RECORDS FOR THIS TASK:
• • • • • • •
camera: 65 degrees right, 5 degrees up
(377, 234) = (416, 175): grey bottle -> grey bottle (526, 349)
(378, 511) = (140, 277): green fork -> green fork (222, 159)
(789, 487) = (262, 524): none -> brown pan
• • • • • • •
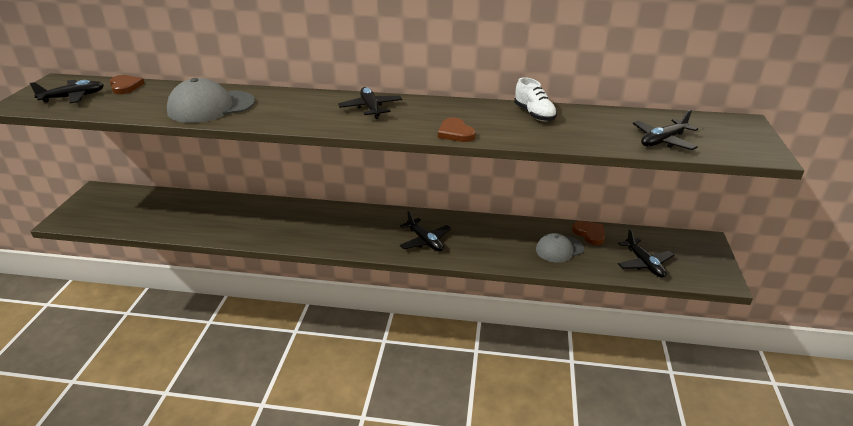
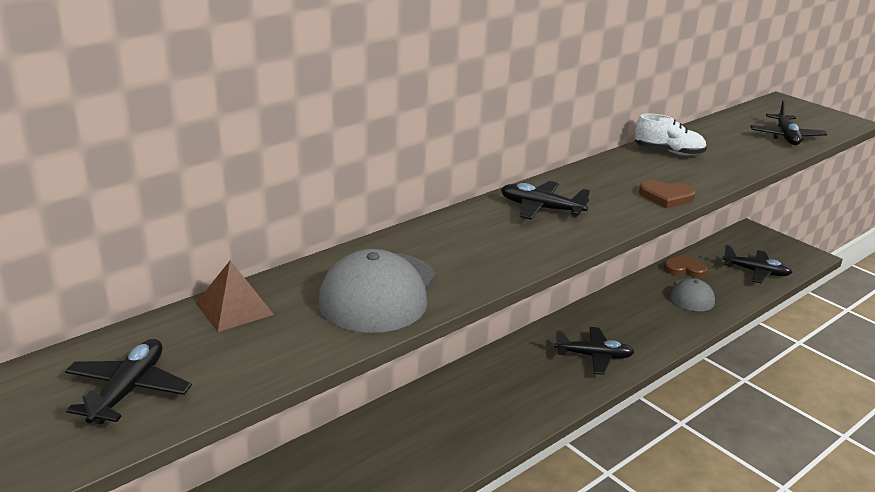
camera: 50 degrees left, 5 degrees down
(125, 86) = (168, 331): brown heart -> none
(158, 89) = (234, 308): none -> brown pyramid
• • • • • • •
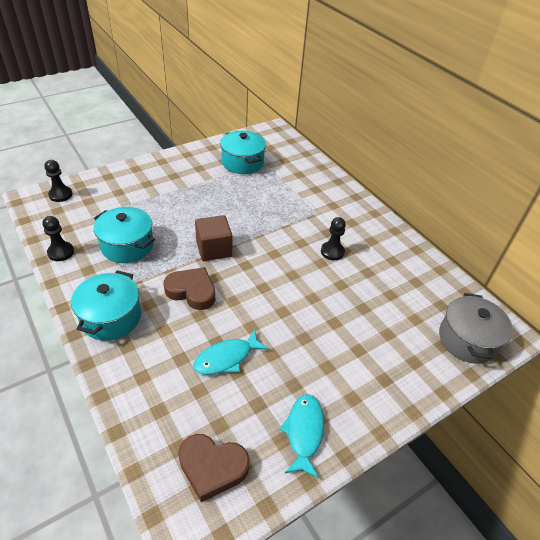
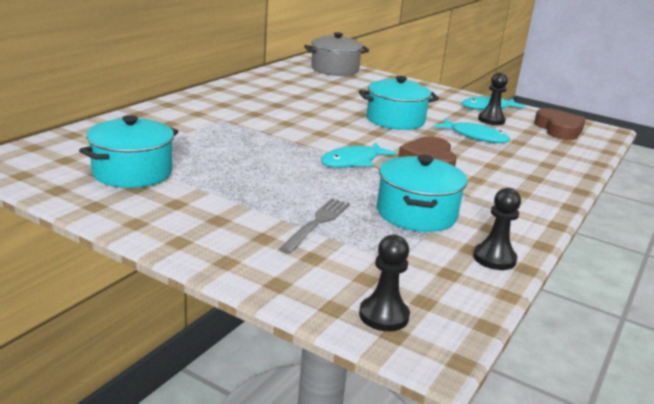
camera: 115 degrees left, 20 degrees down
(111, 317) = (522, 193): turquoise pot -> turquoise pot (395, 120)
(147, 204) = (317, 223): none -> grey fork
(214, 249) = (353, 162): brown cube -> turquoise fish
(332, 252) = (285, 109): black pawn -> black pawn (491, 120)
• • • • • • •
AIM OF THE TASK: Looking at the entries above, determine how many lines contain the word "turquoise" and state only that number.

SOLVED PROBLEM: 2